■ What this task involves ■
Beginning at the top of the material, repeat each line exactly, and stop once the line with "cube in turquoise (no. 2 from left) centre" has been written.

BEGIN Data shown

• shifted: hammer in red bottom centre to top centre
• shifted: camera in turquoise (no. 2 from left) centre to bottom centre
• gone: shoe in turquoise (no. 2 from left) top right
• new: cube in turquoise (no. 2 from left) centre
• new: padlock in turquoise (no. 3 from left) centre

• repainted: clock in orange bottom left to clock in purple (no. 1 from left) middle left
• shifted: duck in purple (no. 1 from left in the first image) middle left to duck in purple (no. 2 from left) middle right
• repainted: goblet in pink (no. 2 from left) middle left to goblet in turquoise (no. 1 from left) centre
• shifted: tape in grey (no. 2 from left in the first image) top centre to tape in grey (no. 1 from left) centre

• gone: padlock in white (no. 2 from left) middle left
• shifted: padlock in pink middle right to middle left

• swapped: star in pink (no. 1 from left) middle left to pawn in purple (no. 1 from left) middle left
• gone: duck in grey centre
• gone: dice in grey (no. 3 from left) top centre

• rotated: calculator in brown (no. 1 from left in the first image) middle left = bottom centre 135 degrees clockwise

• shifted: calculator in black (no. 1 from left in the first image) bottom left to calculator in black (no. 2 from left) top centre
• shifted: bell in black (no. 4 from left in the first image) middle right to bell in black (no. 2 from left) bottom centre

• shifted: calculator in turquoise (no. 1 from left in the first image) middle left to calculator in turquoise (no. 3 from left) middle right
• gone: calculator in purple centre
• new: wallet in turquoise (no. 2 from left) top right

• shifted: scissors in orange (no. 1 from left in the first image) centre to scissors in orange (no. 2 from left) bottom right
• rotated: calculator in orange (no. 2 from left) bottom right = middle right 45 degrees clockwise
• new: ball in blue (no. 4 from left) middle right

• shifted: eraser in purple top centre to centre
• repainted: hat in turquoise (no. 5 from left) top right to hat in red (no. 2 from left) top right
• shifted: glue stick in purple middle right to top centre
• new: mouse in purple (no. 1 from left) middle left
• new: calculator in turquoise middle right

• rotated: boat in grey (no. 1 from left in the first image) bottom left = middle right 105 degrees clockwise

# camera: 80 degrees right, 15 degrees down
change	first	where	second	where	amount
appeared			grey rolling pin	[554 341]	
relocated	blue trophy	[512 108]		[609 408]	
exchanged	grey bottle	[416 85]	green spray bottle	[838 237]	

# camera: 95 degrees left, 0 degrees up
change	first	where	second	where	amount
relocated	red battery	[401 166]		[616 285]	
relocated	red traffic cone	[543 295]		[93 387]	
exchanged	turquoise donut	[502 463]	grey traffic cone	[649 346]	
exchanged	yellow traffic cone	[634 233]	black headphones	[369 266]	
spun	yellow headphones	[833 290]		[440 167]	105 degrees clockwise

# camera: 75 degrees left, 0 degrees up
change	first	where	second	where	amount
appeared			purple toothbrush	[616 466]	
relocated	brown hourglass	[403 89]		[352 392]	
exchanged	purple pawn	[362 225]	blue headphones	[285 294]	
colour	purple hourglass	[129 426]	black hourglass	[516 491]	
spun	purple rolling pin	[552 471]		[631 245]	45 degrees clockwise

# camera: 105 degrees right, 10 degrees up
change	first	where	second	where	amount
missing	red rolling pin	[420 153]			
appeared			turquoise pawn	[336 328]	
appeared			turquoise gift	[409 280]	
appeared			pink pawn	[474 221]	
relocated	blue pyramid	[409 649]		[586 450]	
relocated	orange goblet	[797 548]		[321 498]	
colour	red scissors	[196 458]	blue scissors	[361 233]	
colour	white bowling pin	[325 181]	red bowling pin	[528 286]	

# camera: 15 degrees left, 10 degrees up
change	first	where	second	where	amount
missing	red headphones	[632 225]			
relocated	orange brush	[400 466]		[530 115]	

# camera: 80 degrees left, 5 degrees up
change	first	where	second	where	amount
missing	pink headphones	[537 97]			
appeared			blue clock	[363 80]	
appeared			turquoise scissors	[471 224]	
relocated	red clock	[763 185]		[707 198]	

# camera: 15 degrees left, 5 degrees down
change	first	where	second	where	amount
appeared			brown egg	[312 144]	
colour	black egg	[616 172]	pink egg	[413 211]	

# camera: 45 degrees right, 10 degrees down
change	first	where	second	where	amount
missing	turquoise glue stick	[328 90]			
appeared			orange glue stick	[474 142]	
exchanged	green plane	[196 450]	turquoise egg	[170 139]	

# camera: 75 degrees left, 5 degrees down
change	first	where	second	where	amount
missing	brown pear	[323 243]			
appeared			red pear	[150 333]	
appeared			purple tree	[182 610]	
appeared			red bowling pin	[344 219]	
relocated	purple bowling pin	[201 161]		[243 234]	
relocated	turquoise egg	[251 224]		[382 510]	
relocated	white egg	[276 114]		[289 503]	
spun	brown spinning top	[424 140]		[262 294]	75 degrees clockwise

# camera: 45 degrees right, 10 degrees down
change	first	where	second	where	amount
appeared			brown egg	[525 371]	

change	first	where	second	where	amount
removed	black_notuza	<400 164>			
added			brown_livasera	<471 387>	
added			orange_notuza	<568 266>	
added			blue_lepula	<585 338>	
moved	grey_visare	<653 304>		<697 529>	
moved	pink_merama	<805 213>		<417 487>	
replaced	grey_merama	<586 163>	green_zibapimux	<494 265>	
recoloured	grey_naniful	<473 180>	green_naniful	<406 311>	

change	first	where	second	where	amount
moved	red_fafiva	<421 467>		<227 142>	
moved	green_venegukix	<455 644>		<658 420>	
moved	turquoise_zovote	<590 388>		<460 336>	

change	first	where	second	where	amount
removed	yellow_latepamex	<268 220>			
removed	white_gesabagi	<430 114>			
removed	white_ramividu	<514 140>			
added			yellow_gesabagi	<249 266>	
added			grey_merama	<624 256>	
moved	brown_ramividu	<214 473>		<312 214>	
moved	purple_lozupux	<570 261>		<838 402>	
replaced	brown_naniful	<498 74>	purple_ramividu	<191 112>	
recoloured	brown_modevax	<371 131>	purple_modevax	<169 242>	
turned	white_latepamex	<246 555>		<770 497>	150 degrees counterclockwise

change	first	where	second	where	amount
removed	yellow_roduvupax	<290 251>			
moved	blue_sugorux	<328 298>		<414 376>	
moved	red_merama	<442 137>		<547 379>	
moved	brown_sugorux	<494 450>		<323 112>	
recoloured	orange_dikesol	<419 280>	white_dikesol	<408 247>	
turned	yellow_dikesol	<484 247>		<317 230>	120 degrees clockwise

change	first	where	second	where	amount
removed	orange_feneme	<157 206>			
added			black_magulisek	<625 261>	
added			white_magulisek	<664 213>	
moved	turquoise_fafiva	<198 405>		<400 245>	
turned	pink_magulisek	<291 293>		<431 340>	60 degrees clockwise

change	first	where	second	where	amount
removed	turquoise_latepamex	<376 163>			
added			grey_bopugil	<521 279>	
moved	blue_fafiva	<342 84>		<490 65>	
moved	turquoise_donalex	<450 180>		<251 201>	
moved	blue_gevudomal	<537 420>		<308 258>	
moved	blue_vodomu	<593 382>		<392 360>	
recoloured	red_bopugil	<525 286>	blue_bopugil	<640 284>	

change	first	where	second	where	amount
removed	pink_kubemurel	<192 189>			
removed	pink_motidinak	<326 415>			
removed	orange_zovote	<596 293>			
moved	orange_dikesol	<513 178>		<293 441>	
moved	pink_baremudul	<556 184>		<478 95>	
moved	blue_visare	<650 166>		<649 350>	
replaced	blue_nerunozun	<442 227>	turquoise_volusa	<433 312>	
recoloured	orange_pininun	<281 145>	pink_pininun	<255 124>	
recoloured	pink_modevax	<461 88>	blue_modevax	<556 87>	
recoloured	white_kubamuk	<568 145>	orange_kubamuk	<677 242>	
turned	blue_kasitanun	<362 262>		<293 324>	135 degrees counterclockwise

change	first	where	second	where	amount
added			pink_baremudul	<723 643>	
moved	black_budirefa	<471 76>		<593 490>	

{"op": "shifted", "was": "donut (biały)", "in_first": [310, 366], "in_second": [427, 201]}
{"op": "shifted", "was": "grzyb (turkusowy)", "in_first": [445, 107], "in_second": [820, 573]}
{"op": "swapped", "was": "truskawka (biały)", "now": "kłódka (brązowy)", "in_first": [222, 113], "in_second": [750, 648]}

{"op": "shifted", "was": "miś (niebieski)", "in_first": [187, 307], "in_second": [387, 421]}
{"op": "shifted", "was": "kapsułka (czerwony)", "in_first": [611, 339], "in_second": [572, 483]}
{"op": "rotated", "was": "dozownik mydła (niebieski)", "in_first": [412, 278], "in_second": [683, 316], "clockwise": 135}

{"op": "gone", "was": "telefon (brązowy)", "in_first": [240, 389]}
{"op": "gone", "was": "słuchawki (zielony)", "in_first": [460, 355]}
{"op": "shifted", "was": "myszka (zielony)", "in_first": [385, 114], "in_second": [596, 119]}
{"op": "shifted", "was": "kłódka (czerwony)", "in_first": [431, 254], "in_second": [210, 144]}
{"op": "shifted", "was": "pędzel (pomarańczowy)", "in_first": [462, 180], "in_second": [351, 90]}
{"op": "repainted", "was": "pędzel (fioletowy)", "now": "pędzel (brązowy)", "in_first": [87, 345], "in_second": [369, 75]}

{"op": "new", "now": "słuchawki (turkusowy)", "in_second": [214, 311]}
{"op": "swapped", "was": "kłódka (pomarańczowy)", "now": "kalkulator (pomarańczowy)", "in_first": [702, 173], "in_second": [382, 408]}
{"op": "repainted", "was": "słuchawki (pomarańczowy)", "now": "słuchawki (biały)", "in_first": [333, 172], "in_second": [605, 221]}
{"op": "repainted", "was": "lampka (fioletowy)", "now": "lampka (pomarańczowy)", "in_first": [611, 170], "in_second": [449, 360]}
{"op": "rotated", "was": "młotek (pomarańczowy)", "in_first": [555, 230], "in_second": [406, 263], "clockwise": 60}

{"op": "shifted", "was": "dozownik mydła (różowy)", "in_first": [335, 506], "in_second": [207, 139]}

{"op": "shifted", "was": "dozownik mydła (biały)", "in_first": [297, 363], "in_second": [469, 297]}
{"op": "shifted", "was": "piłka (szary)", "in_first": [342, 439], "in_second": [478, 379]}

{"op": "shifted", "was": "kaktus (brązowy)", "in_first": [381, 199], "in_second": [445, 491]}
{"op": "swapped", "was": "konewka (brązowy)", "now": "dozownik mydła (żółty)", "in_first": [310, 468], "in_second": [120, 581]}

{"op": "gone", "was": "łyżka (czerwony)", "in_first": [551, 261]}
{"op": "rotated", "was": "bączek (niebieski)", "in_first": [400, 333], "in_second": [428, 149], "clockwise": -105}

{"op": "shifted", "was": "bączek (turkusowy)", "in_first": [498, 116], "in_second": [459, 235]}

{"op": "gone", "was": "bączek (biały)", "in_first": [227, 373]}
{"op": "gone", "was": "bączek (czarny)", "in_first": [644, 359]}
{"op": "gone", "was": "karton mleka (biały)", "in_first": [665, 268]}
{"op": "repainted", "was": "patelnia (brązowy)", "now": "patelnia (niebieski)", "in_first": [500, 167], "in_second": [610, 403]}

END Data shown

■ Written solution ■
• shifted: hammer in red bottom centre to top centre
• shifted: camera in turquoise (no. 2 from left) centre to bottom centre
• gone: shoe in turquoise (no. 2 from left) top right
• new: cube in turquoise (no. 2 from left) centre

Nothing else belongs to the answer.